__Problem to solve__
Repeat every record exactly as written, but leave out the pictures.

--

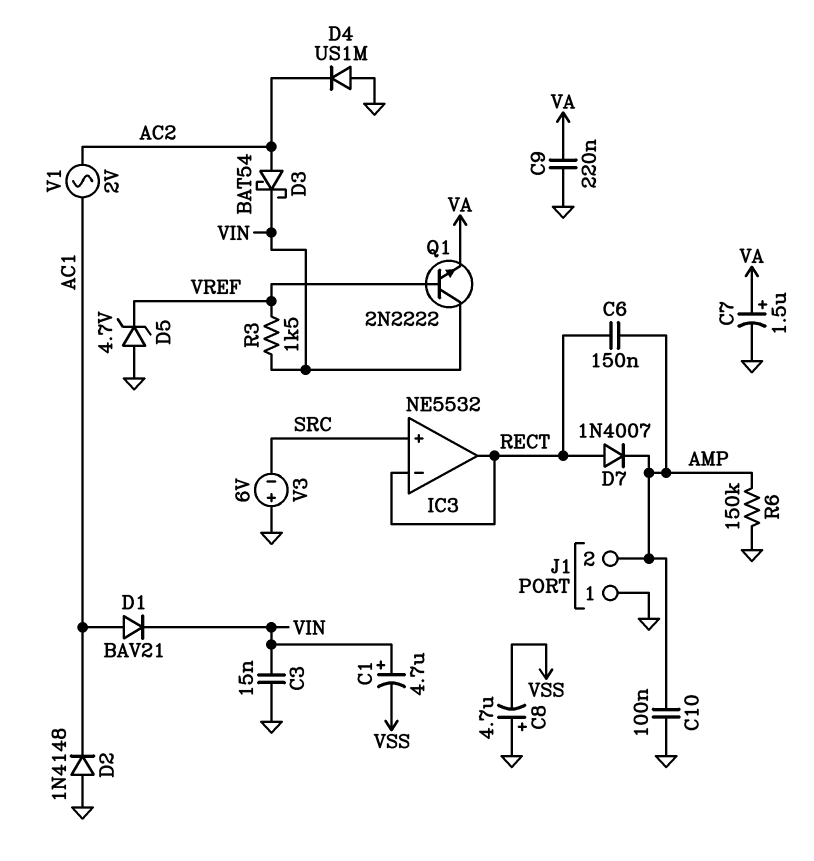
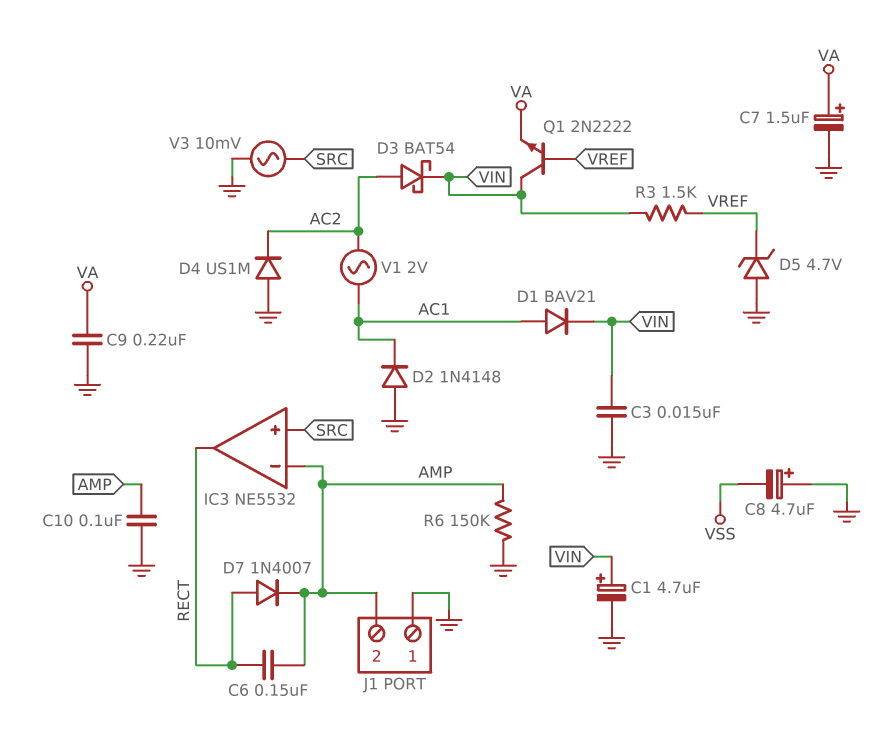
C1: 4.7uF (plus VIN, minus VSS) -> 4.7uF (plus VIN, minus GND)
IC3 pin in-: RECT -> AMP
V3: 6V (plus GND, minus SRC) -> AC 10mV (GND, SRC)

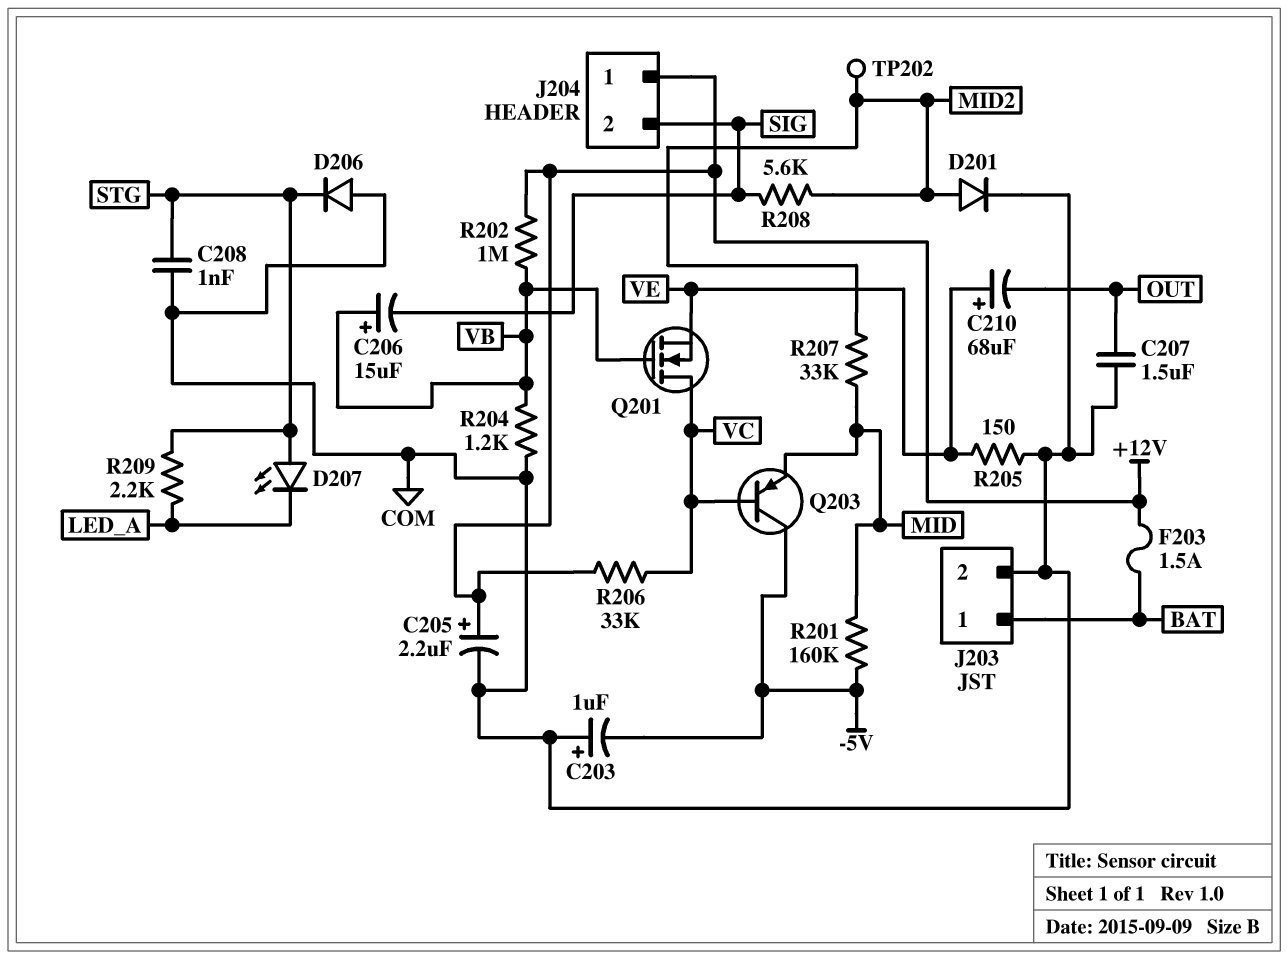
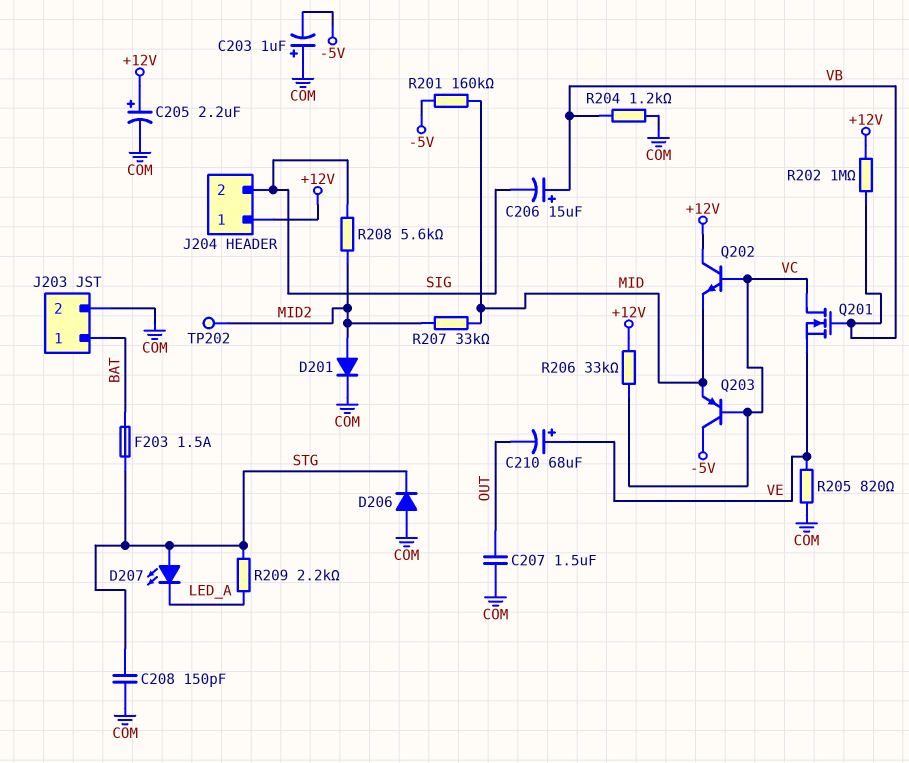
C208: 1nF (COM, STG) -> 150pF (COM, STG)
F203: 1.5A (+12V, BAT) -> 1.5A (BAT, STG)
Q202: none -> NPN (B VC, C +12V, E MID)
R205: 150 (COM, VE) -> 820 (COM, VE)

--

__Task output__
C1: 4.7uF (plus VIN, minus VSS) -> 4.7uF (plus VIN, minus GND)
IC3 pin in-: RECT -> AMP
V3: 6V (plus GND, minus SRC) -> AC 10mV (GND, SRC)

C208: 1nF (COM, STG) -> 150pF (COM, STG)
F203: 1.5A (+12V, BAT) -> 1.5A (BAT, STG)
Q202: none -> NPN (B VC, C +12V, E MID)
R205: 150 (COM, VE) -> 820 (COM, VE)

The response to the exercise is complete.